Work to complete |
Nothing but the lines below from the one holding "red L-shape: (110, 69) -> (154, 42), moved" up to and including the one holding "blue L-shape: (188, 34) -> (133, 62), moved" should be copied, exactly and without pictures.

———

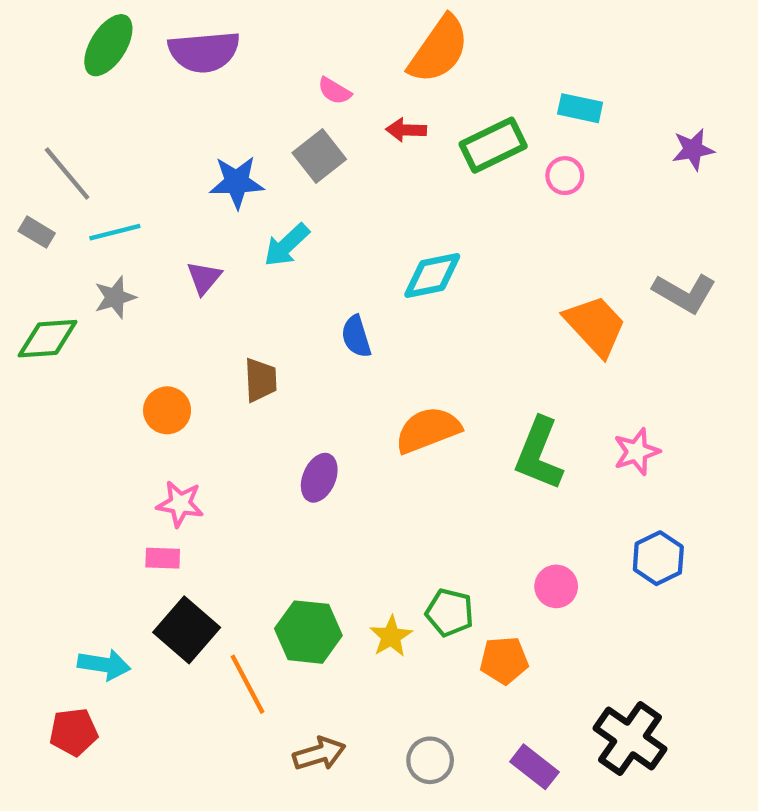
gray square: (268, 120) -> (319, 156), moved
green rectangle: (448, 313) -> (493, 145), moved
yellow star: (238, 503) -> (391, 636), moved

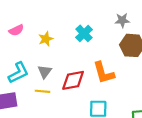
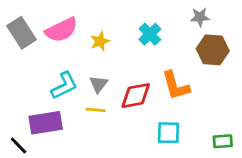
pink semicircle: (16, 30) -> (61, 30), size x1.6

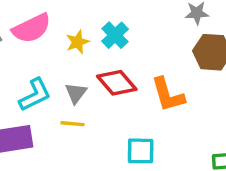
cyan cross: (150, 34) -> (115, 35), moved
red diamond: (136, 96) -> (117, 83), moved, turned 60
cyan square: (168, 133) -> (141, 151), moved

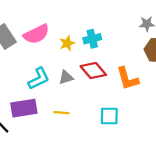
cyan cross: (115, 35) -> (92, 39), turned 30
gray triangle: (76, 93) -> (66, 77), turned 35
yellow line: (72, 124) -> (61, 113), moved

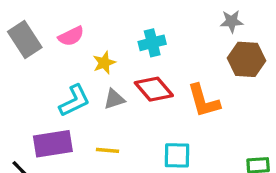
pink semicircle: (36, 34) -> (71, 36), size x0.7
yellow star: (67, 43) -> (104, 63), moved

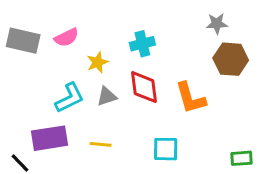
gray rectangle: (25, 40) -> (23, 41), turned -44
red diamond: (154, 89) -> (144, 87), turned 33

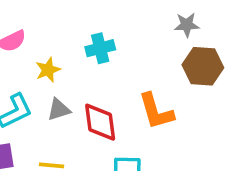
red diamond: (144, 87) -> (100, 122), moved

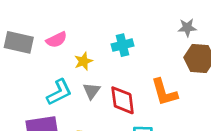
gray triangle: (59, 110) -> (92, 91), turned -36

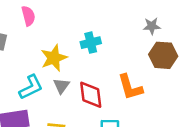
pink semicircle: (56, 40) -> (28, 16), moved, turned -78
yellow star: (83, 61) -> (54, 58), size x1.5

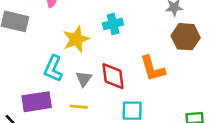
gray triangle: (61, 86) -> (84, 79), moved
cyan L-shape: (31, 87) -> (53, 69), turned 140

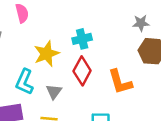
red diamond: (113, 76) -> (82, 71), moved, turned 36

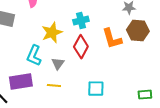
orange L-shape: (120, 82) -> (112, 39), moved

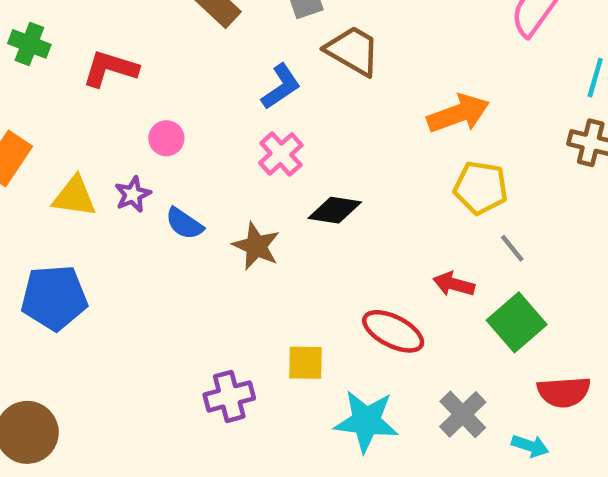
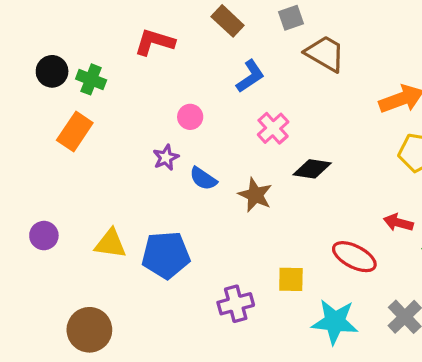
green cross: (29, 44) -> (91, 79), moved
red L-shape: (110, 69) -> (154, 42), moved
blue L-shape: (281, 87) -> (250, 76), moved
yellow triangle: (74, 197) -> (111, 244), moved
blue pentagon: (54, 298) -> (166, 255), moved

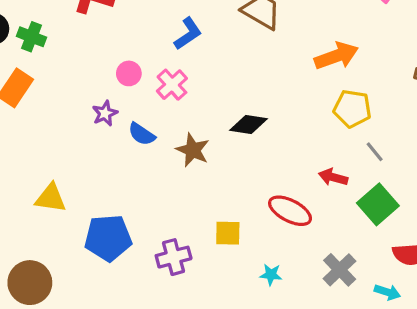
pink cross: (273, 128) -> (172, 85), moved
blue pentagon: (166, 255) -> (108, 238), moved
cyan star: (335, 322) -> (271, 275), size x0.5

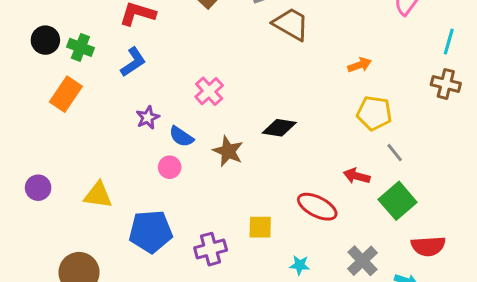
blue L-shape: (188, 34) -> (133, 62), moved
orange arrow: (336, 56) -> (360, 65), size x0.6
pink circle: (129, 73) -> (170, 167), moved

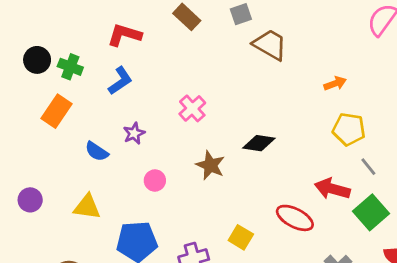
blue semicircle: (181, 137) -> (97, 151), moved
red arrow: (357, 176) -> (332, 189), size x1.4
yellow square: (260, 227) -> (241, 237), turned 30

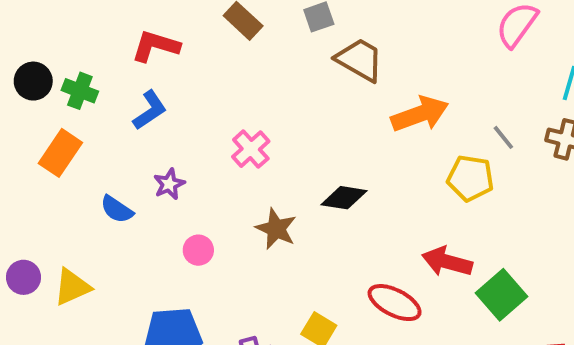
orange arrow: (335, 83) -> (420, 114), moved, size x1.8
gray line: (368, 167) -> (503, 137), moved
yellow triangle: (87, 207) -> (72, 287), moved, turned -32

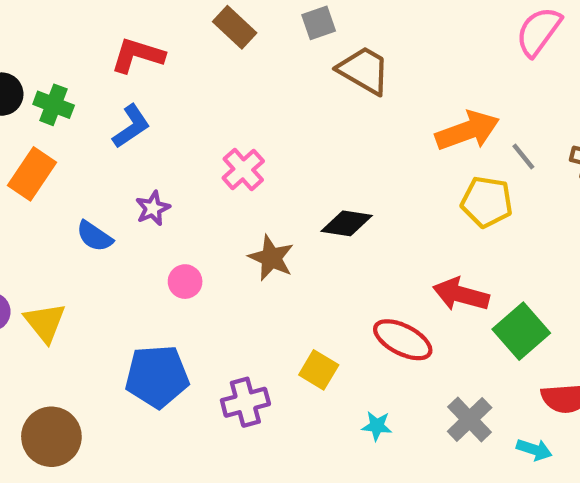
orange arrow: (420, 114) -> (467, 131), moved
yellow triangle: (72, 287) -> (45, 322), turned -45

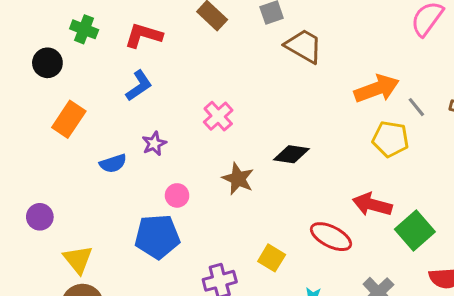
green cross: (54, 105) -> (84, 29), moved
blue semicircle: (95, 236) -> (113, 163), turned -52
yellow triangle: (45, 322) -> (78, 259), moved
blue pentagon: (157, 376) -> (157, 237), moved

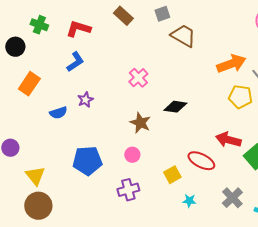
pink cross: (218, 116) -> (138, 78), moved
pink circle: (177, 195) -> (132, 155), moved
yellow square: (272, 258) -> (172, 175), moved, turned 30

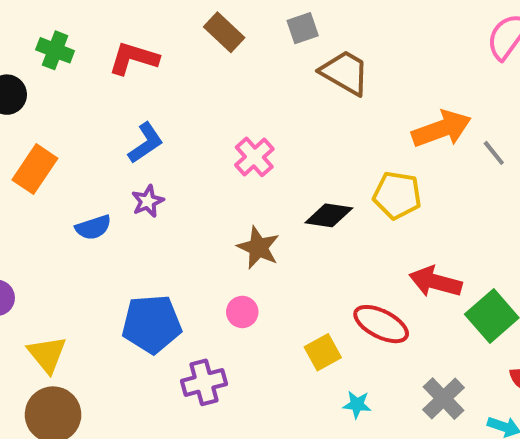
blue L-shape: (75, 62) -> (146, 143), moved
yellow pentagon: (240, 97) -> (397, 195), moved
purple cross: (128, 190) -> (204, 382), moved

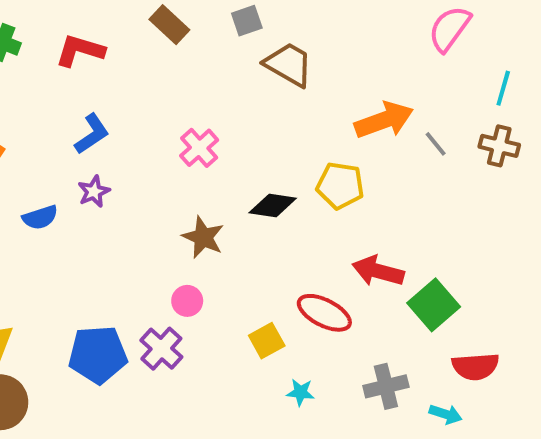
blue pentagon: (152, 324) -> (98, 355), moved
purple cross: (204, 382) -> (161, 349), moved, turned -33
gray cross: (443, 399) -> (386, 386), turned 30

———

Final answer |
red L-shape: (110, 69) -> (154, 42), moved
blue L-shape: (281, 87) -> (250, 76), moved
yellow triangle: (74, 197) -> (111, 244), moved
blue pentagon: (54, 298) -> (166, 255), moved

pink cross: (273, 128) -> (172, 85), moved
blue pentagon: (166, 255) -> (108, 238), moved
cyan star: (335, 322) -> (271, 275), size x0.5

blue L-shape: (188, 34) -> (133, 62), moved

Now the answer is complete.